··· Information supplied

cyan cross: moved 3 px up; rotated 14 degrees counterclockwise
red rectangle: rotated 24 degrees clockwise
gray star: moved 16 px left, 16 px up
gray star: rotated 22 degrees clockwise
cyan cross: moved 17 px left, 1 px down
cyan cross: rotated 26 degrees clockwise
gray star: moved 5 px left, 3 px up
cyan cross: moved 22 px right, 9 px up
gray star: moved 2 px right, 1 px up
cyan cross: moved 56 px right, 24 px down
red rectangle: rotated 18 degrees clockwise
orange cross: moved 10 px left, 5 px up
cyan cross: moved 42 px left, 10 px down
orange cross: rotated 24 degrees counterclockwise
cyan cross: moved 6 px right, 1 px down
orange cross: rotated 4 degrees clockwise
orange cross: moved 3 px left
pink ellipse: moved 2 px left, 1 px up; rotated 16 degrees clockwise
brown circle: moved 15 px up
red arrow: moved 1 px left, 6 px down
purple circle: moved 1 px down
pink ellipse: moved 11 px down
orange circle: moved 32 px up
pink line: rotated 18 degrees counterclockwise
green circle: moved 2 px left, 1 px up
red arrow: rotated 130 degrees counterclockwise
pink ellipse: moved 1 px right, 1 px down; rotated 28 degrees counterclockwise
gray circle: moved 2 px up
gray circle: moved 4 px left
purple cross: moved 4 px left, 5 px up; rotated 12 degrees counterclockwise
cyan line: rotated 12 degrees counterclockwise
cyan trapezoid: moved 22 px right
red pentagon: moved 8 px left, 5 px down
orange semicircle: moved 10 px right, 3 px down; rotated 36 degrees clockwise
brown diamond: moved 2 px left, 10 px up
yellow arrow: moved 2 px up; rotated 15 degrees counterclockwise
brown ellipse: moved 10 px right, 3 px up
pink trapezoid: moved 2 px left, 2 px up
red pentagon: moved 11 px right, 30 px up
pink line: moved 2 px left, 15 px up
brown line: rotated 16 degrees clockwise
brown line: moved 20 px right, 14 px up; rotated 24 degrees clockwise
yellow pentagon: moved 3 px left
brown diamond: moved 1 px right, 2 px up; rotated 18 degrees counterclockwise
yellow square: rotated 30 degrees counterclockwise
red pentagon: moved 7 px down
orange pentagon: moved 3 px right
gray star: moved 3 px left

······

* _Goal_
Count the lines in the listing above that contain the string "rectangle", treating uppercase and lowercase letters as distinct. Give only the number.

* _Answer for the task_
2